== Data shown

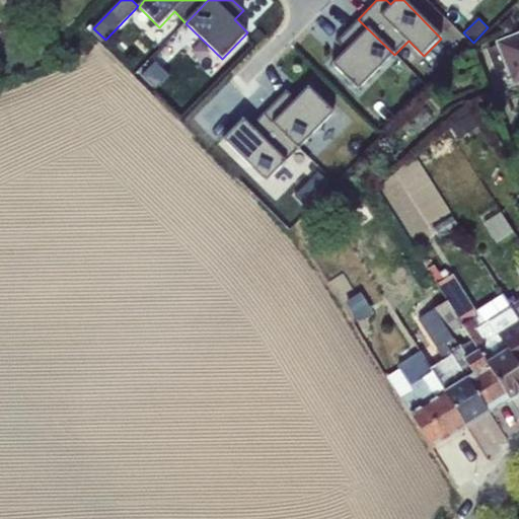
[(394,55),(358,19),(336,43),(345,52),(331,65),(359,91),(394,55)]
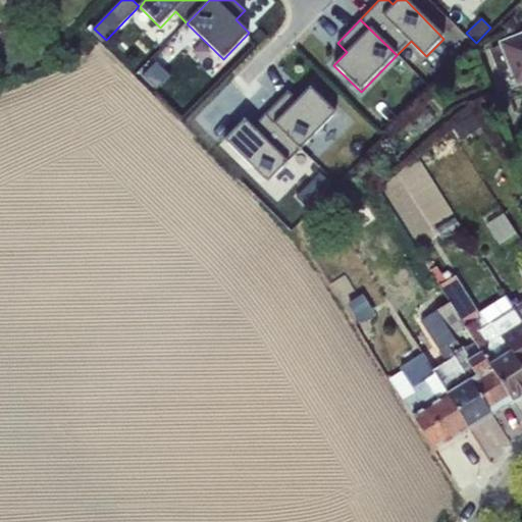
[(509,68),(516,87),(521,84),(521,33),(499,42),(499,46),(490,49),(500,72),(509,68)]
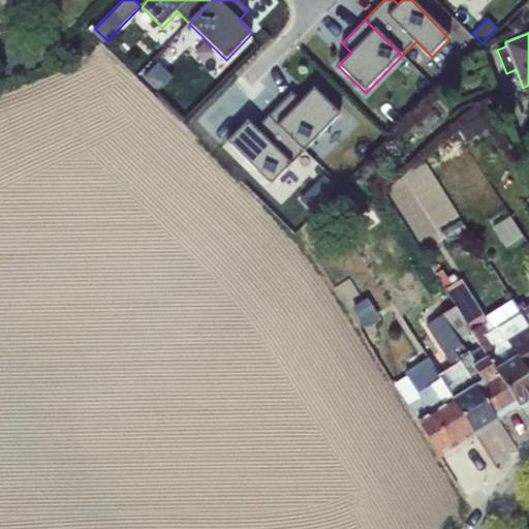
[(158,62),(145,75),(158,90),(173,75),(158,62)]
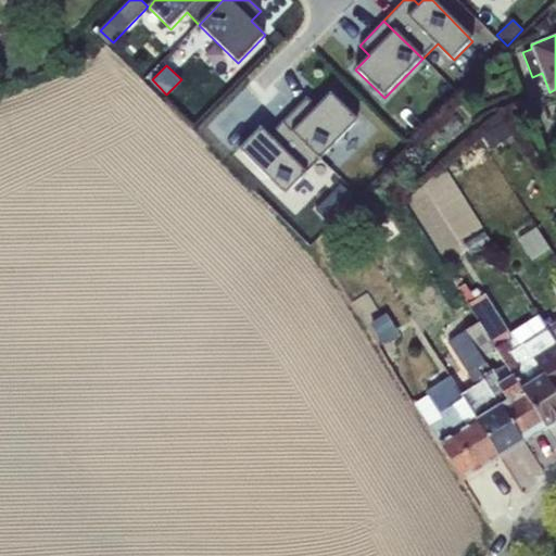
[(281,123),(321,161),(358,122),(330,92),(316,106),(306,97),(281,123)]
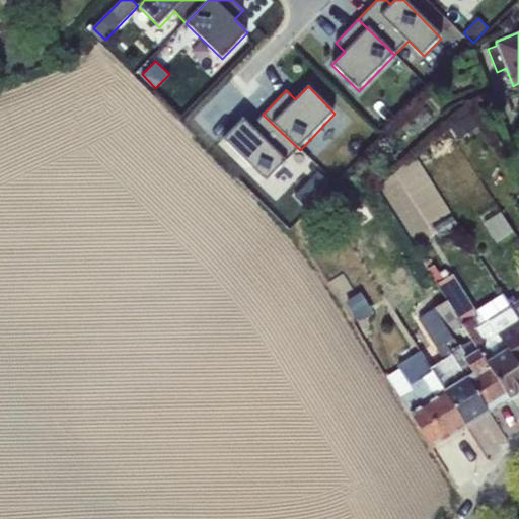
[(422,108),(406,125),(418,135),(433,119),(422,108)]
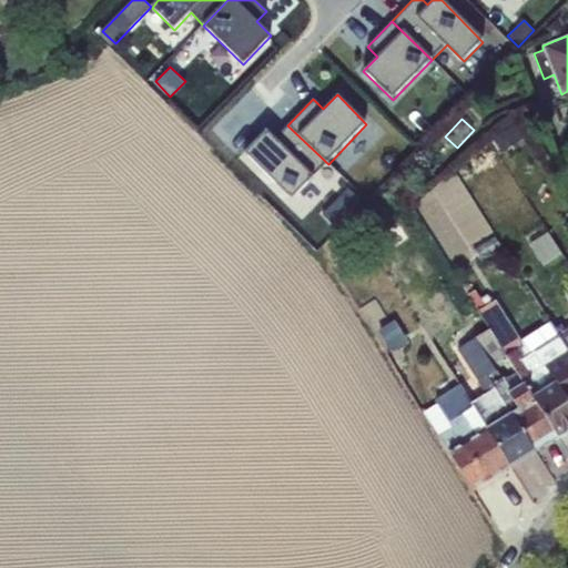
[(494,138),(503,152),(529,135),(519,121),(494,138)]
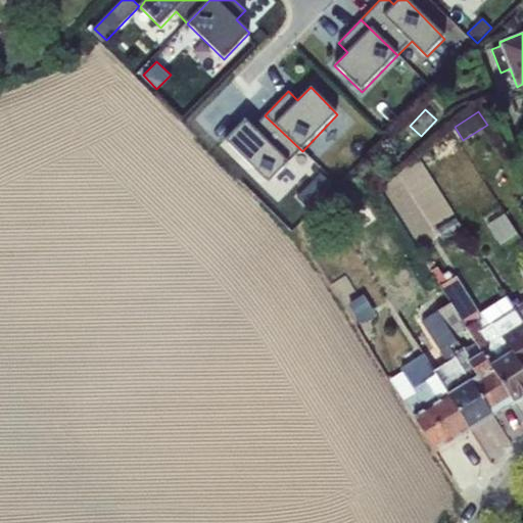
[(225,140),(270,185),(302,151),(265,115),(252,127),(245,120),(225,140)]
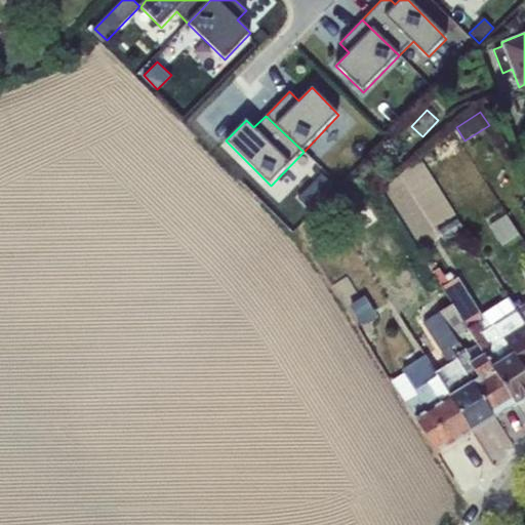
[(323,173),(297,199),(309,209),(333,185),(323,173)]
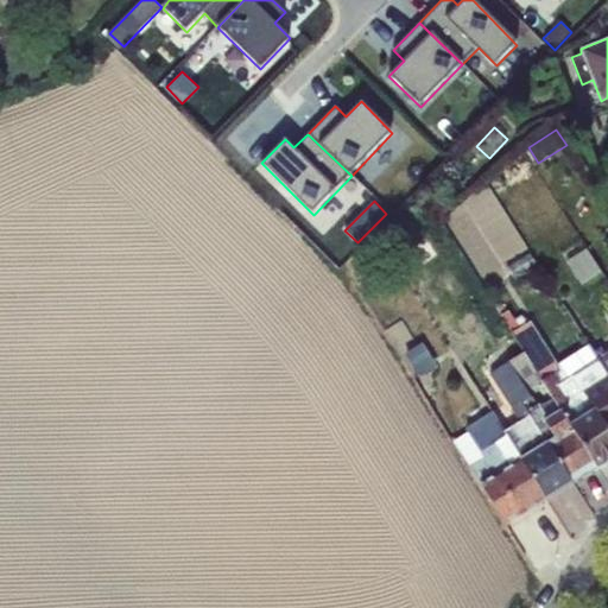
[(423,230),(406,241),(424,270),(441,259),(423,230)]
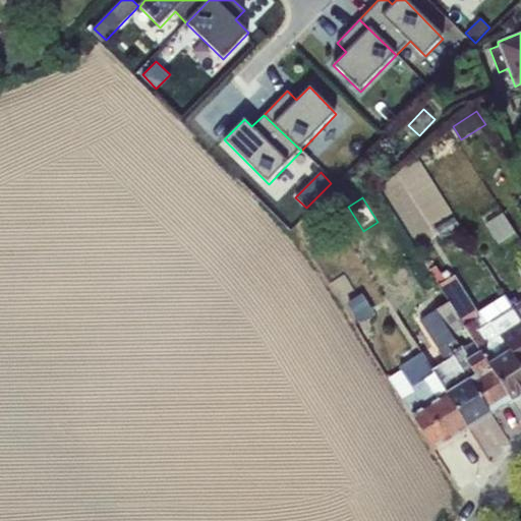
[(501,214),(485,224),(500,244),(514,234),(501,214)]
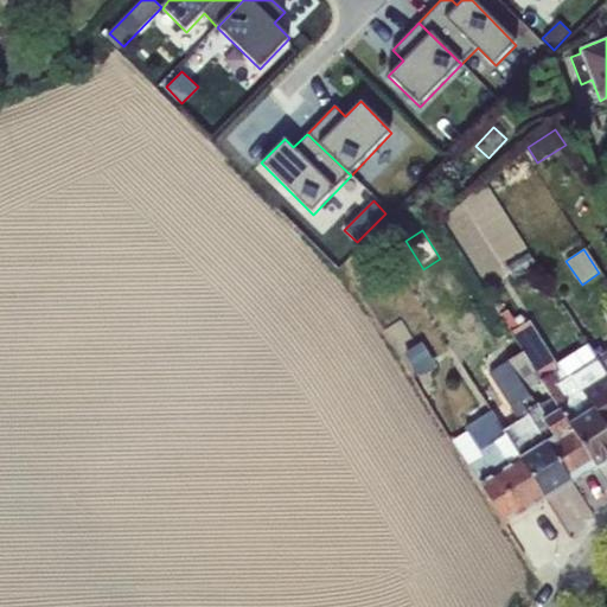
[(528,254),(506,268),(515,280),(536,267),(528,254)]
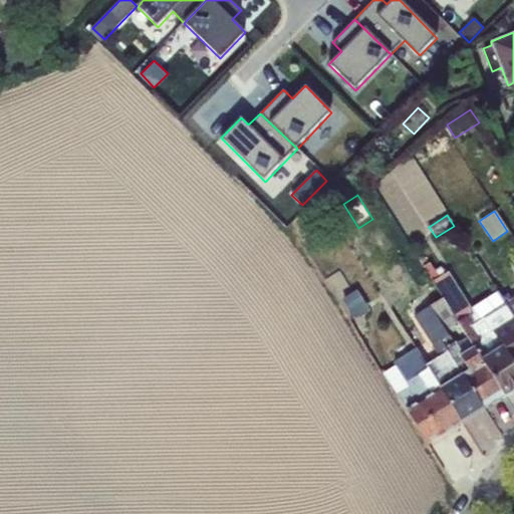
[(467,336),(505,396),(513,389),(513,318),(501,298),(497,291),(472,307),(449,272),(439,278),(429,263),(423,266),(443,298),(459,323),(467,336)]
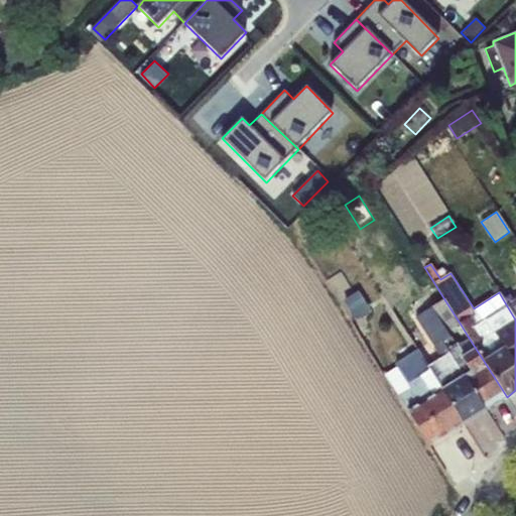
[(371,309),(359,291),(344,300),(356,318),(371,309)]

====

- Assigned task:
Leave the pictures aside and transcribe only the lines from the one holding "[(422,108),(406,125),(418,135),(433,119),(422,108)]" through the final line of the records above.

- Solved exercise:
[(422,108),(406,125),(418,135),(433,119),(422,108)]
[(494,138),(503,152),(529,135),(519,121),(494,138)]
[(225,140),(270,185),(302,151),(265,115),(252,127),(245,120),(225,140)]
[(323,173),(297,199),(309,209),(333,185),(323,173)]
[(423,230),(406,241),(424,270),(441,259),(423,230)]
[(501,214),(485,224),(500,244),(514,234),(501,214)]
[(528,254),(506,268),(515,280),(536,267),(528,254)]
[(467,336),(505,396),(513,389),(513,318),(501,298),(497,291),(472,307),(449,272),(439,278),(429,263),(423,266),(443,298),(459,323),(467,336)]
[(371,309),(359,291),(344,300),(356,318),(371,309)]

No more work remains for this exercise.